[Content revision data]
┌──

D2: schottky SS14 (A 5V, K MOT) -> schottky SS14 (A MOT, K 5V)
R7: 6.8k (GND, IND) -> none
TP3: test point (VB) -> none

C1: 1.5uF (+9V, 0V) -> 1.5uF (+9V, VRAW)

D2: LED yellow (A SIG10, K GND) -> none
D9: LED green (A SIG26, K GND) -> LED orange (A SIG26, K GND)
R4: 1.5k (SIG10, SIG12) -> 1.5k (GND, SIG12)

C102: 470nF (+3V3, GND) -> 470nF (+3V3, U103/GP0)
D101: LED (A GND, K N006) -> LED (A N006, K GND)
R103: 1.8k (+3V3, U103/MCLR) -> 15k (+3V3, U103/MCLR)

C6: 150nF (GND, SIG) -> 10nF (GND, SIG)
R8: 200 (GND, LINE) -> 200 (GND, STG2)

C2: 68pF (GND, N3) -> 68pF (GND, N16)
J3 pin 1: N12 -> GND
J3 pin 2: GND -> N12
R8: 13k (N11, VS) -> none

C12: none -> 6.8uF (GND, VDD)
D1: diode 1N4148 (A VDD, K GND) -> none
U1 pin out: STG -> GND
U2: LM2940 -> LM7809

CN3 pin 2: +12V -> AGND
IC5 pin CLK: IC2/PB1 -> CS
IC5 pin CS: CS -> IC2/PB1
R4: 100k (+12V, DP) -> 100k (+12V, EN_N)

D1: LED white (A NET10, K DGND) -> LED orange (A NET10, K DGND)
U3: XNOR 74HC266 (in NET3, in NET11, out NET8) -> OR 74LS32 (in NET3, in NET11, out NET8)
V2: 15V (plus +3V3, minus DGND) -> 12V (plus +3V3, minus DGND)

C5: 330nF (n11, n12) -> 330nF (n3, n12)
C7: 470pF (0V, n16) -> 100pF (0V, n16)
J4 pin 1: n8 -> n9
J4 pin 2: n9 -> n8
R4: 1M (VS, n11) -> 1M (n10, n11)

└──

(ASSIGNED TASK)
Having read the entries above, restate them all word for word.

(SOLVED EXERCISE)
D2: schottky SS14 (A 5V, K MOT) -> schottky SS14 (A MOT, K 5V)
R7: 6.8k (GND, IND) -> none
TP3: test point (VB) -> none

C1: 1.5uF (+9V, 0V) -> 1.5uF (+9V, VRAW)

D2: LED yellow (A SIG10, K GND) -> none
D9: LED green (A SIG26, K GND) -> LED orange (A SIG26, K GND)
R4: 1.5k (SIG10, SIG12) -> 1.5k (GND, SIG12)

C102: 470nF (+3V3, GND) -> 470nF (+3V3, U103/GP0)
D101: LED (A GND, K N006) -> LED (A N006, K GND)
R103: 1.8k (+3V3, U103/MCLR) -> 15k (+3V3, U103/MCLR)

C6: 150nF (GND, SIG) -> 10nF (GND, SIG)
R8: 200 (GND, LINE) -> 200 (GND, STG2)

C2: 68pF (GND, N3) -> 68pF (GND, N16)
J3 pin 1: N12 -> GND
J3 pin 2: GND -> N12
R8: 13k (N11, VS) -> none

C12: none -> 6.8uF (GND, VDD)
D1: diode 1N4148 (A VDD, K GND) -> none
U1 pin out: STG -> GND
U2: LM2940 -> LM7809

CN3 pin 2: +12V -> AGND
IC5 pin CLK: IC2/PB1 -> CS
IC5 pin CS: CS -> IC2/PB1
R4: 100k (+12V, DP) -> 100k (+12V, EN_N)

D1: LED white (A NET10, K DGND) -> LED orange (A NET10, K DGND)
U3: XNOR 74HC266 (in NET3, in NET11, out NET8) -> OR 74LS32 (in NET3, in NET11, out NET8)
V2: 15V (plus +3V3, minus DGND) -> 12V (plus +3V3, minus DGND)

C5: 330nF (n11, n12) -> 330nF (n3, n12)
C7: 470pF (0V, n16) -> 100pF (0V, n16)
J4 pin 1: n8 -> n9
J4 pin 2: n9 -> n8
R4: 1M (VS, n11) -> 1M (n10, n11)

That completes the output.